**Work to complete**
Take the records below and retype them line by line, from the first line through the one containing "brown spoon [296,232,357,257] -> none"; stop there.

**Provided data**
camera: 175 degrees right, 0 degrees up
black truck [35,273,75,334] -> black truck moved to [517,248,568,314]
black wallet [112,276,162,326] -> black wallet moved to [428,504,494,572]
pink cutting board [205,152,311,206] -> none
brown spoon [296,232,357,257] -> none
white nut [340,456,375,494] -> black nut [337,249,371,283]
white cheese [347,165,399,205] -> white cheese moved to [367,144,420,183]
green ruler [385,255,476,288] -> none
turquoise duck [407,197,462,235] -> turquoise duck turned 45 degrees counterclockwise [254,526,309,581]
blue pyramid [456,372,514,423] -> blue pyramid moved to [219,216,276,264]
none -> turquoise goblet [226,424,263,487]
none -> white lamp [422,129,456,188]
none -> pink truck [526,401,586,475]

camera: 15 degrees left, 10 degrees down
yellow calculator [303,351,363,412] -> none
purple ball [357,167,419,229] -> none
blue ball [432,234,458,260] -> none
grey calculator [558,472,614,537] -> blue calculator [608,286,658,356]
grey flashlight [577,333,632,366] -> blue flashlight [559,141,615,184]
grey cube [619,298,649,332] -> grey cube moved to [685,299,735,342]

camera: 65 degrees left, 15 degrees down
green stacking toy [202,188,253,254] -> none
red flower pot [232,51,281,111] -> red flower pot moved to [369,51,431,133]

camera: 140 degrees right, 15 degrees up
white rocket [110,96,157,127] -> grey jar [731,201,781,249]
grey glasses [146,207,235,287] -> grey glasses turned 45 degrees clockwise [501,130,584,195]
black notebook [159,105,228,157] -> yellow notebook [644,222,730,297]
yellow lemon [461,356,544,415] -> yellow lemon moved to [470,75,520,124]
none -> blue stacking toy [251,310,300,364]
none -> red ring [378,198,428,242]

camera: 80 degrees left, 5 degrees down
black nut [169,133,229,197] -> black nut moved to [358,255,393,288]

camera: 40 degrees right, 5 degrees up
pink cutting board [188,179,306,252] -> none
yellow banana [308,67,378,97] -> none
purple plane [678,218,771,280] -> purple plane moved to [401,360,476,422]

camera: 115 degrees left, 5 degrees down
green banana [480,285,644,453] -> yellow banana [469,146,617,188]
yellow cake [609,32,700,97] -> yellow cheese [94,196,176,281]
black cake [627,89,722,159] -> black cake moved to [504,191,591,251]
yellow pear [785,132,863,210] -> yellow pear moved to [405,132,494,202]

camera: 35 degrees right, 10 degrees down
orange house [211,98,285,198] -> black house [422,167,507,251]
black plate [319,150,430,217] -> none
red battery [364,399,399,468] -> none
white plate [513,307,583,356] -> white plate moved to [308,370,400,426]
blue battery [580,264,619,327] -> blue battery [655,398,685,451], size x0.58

**Solution**
camera: 175 degrees right, 0 degrees up
black truck [35,273,75,334] -> black truck moved to [517,248,568,314]
black wallet [112,276,162,326] -> black wallet moved to [428,504,494,572]
pink cutting board [205,152,311,206] -> none
brown spoon [296,232,357,257] -> none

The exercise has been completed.